■ **LISTING**
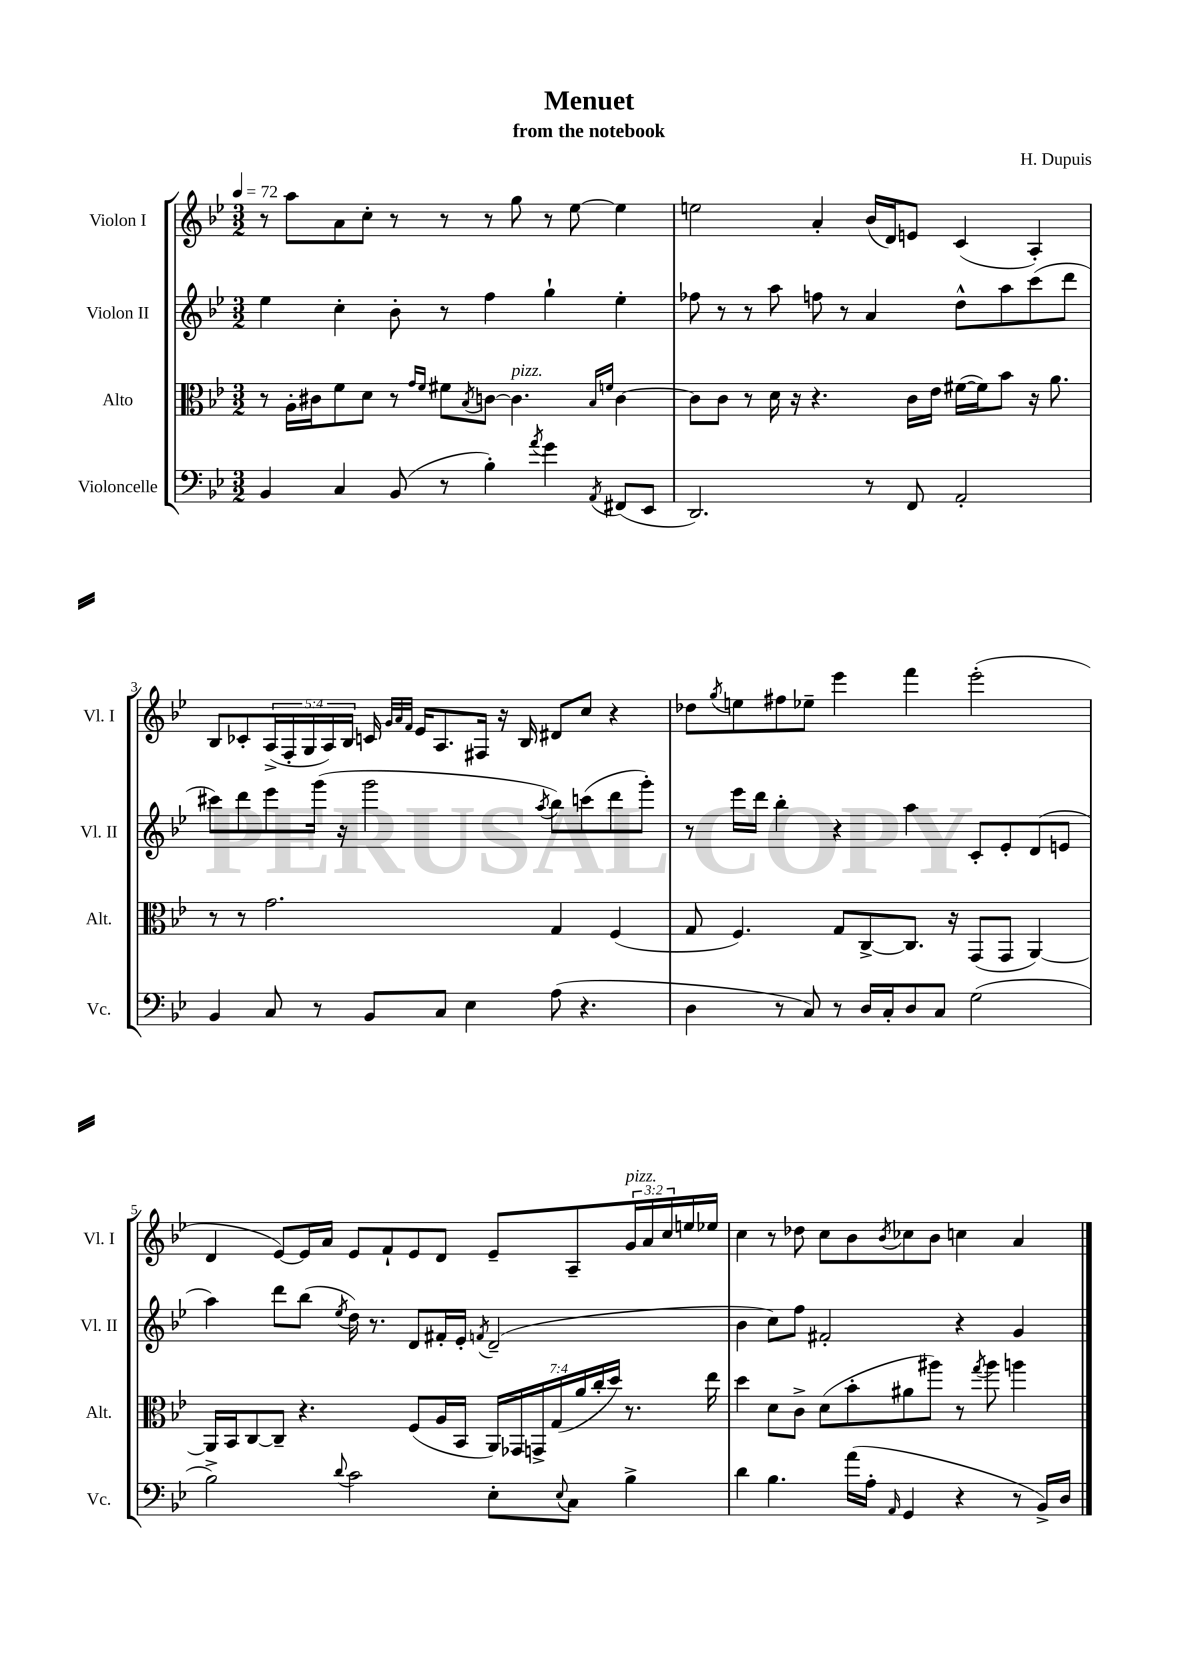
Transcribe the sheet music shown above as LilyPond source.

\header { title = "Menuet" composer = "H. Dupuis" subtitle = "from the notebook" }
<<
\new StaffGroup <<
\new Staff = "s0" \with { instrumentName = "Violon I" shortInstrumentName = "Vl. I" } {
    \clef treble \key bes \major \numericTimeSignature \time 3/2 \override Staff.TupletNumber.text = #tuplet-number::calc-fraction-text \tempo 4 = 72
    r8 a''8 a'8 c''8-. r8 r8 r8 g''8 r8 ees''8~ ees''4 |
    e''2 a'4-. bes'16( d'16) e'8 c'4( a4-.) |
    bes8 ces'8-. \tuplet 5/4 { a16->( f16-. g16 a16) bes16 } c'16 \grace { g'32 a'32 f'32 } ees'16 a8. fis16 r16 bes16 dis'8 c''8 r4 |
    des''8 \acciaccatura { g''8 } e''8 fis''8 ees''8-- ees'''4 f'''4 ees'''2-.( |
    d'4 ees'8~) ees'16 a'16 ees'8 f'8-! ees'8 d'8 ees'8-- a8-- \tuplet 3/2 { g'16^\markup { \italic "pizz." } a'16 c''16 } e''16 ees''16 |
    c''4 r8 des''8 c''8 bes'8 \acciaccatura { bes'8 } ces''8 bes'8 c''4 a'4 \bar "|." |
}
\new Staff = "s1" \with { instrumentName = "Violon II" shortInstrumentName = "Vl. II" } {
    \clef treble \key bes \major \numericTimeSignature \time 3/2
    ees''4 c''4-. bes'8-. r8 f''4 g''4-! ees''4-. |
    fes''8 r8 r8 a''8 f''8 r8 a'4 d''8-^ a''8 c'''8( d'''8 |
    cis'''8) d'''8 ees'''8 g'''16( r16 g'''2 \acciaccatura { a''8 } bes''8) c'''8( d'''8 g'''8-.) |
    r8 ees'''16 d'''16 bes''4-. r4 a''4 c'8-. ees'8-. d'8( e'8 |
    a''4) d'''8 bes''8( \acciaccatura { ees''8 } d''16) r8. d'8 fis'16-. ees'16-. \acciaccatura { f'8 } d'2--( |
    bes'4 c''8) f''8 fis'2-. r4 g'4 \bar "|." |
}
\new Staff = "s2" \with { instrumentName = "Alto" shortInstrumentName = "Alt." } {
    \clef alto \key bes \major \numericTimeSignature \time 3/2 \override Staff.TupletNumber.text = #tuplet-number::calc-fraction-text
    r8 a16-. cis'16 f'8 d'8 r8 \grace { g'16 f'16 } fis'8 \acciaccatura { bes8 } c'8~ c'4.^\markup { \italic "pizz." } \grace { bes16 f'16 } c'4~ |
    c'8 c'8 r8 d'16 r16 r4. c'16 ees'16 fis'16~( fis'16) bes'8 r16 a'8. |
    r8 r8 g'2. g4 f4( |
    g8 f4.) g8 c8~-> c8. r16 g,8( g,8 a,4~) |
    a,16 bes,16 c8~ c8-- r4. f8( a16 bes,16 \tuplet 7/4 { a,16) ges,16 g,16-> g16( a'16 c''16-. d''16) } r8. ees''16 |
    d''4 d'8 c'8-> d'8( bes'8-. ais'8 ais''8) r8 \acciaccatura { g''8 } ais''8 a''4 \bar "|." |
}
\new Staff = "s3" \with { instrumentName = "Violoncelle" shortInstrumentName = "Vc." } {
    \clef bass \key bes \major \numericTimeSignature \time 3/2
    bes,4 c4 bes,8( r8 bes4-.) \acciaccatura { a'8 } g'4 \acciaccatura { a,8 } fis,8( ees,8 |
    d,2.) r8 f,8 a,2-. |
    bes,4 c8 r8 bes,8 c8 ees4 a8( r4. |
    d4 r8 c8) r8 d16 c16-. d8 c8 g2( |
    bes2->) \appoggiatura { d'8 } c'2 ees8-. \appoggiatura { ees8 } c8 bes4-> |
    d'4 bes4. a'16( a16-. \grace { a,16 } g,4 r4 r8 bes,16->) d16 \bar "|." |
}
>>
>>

■ **INSTRUCTIONS FOR THE TASK**
Pull out each line of the entries above that contains the word "major".

■ **SOLVED PROBLEM**
    \clef treble \key bes \major \numericTimeSignature \time 3/2 \override Staff.TupletNumber.text = #tuplet-number::calc-fraction-text \tempo 4 = 72
    \clef treble \key bes \major \numericTimeSignature \time 3/2
    \clef alto \key bes \major \numericTimeSignature \time 3/2 \override Staff.TupletNumber.text = #tuplet-number::calc-fraction-text
    \clef bass \key bes \major \numericTimeSignature \time 3/2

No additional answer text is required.